# Task item
Working from the records below, repeat exactly the lines starting at the line that contains "JP3 pin 2: AGND -> PWR_IN" and ending at the line that contains "V2: AC 2V (SIG2, U2/in-)", inclusive.

━━━━━ Exercise inputs

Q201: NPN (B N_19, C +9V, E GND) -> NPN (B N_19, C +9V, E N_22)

━━━━━━━━━━
━━━━━ Exercise inputs

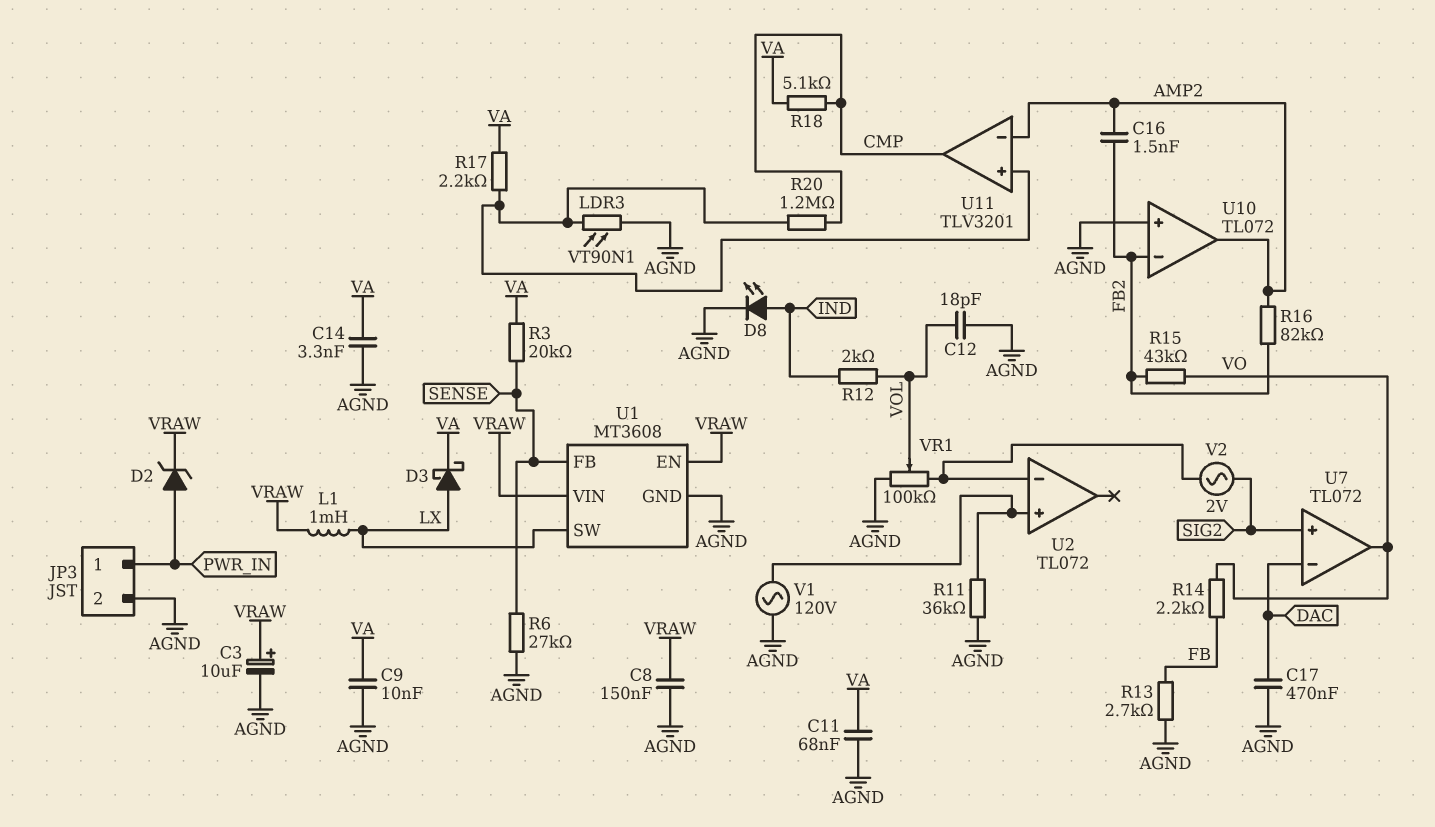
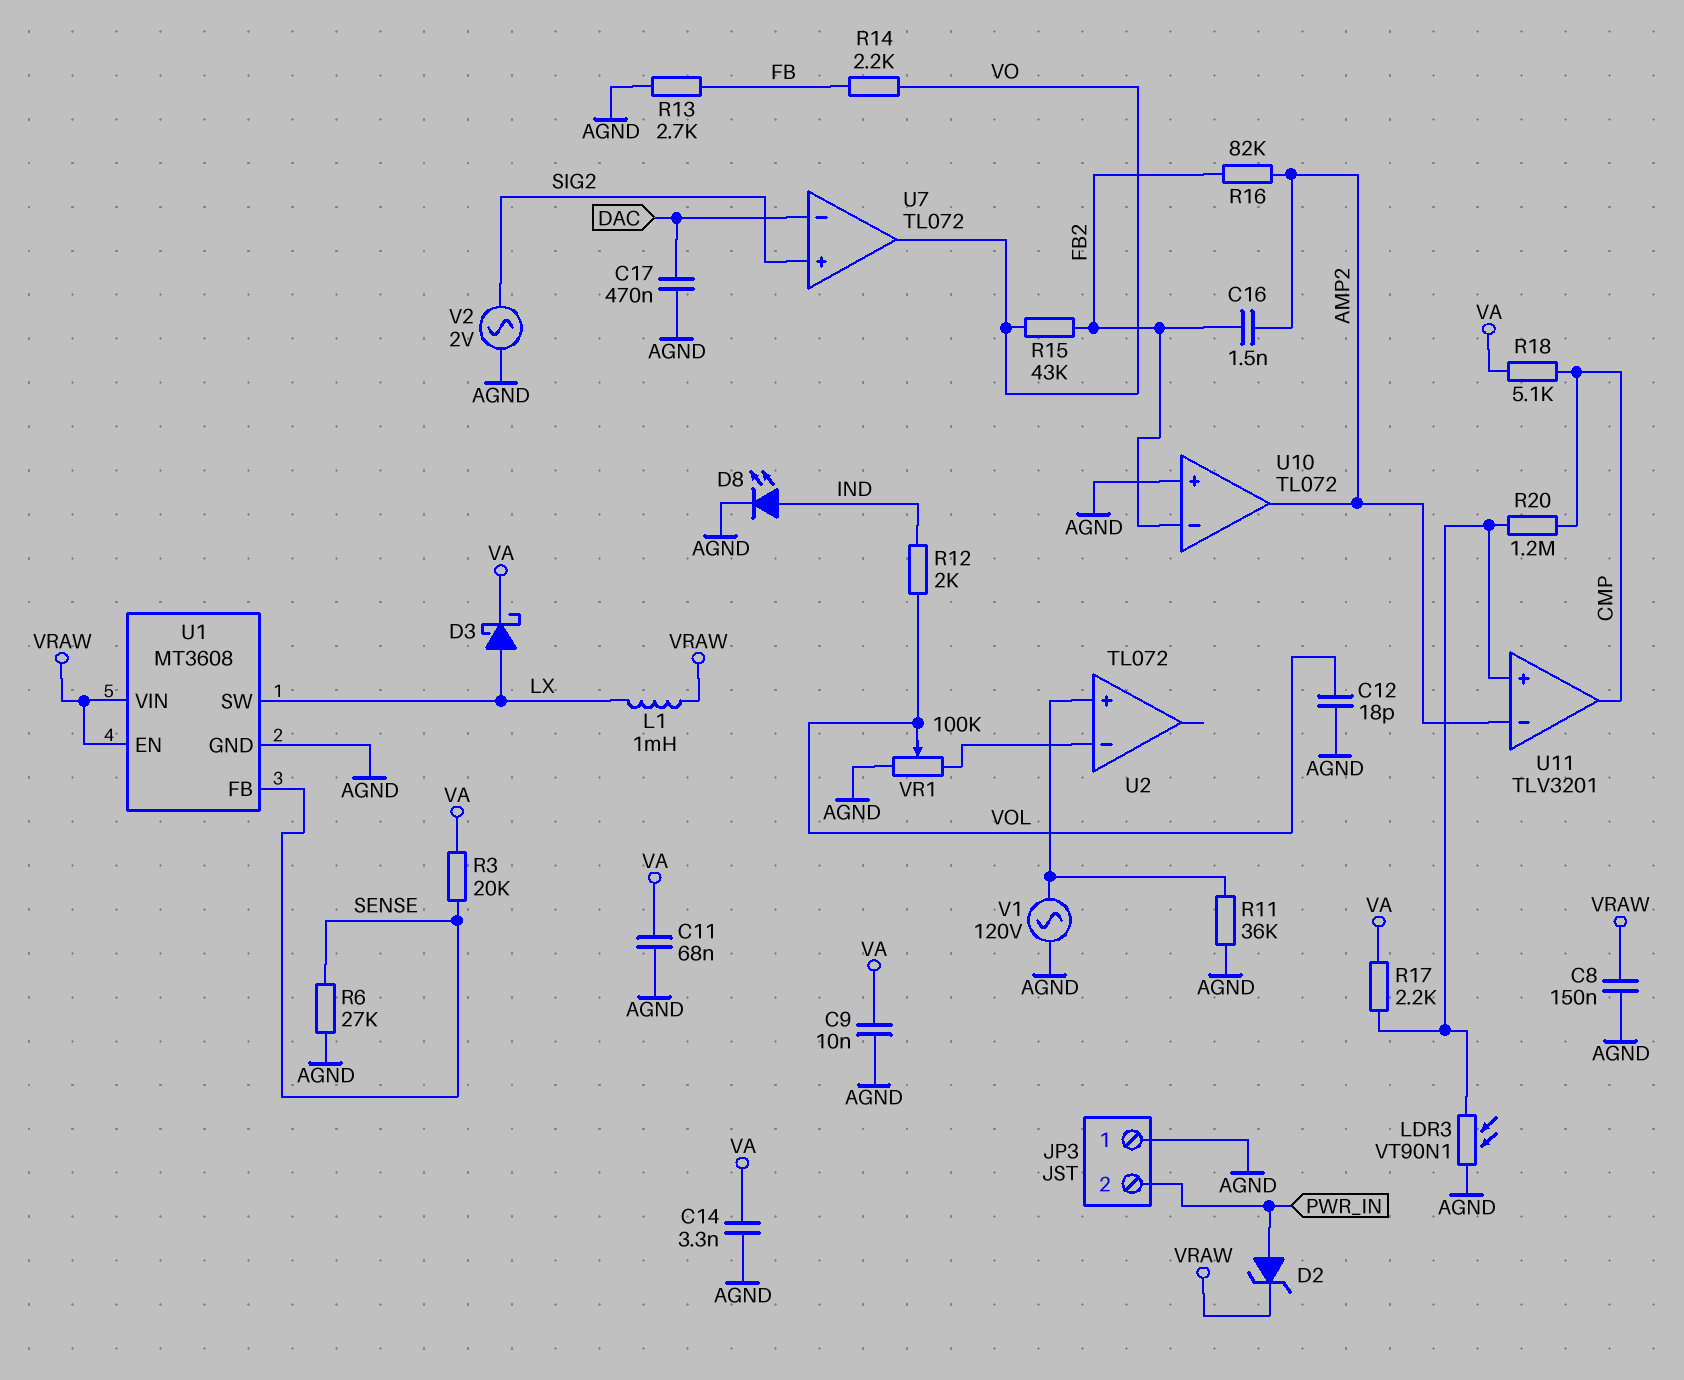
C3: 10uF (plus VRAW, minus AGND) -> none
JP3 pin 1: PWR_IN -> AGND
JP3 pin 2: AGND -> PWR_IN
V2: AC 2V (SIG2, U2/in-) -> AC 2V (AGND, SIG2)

━━━━━━━━━━

# Solution to the exercise
JP3 pin 2: AGND -> PWR_IN
V2: AC 2V (SIG2, U2/in-) -> AC 2V (AGND, SIG2)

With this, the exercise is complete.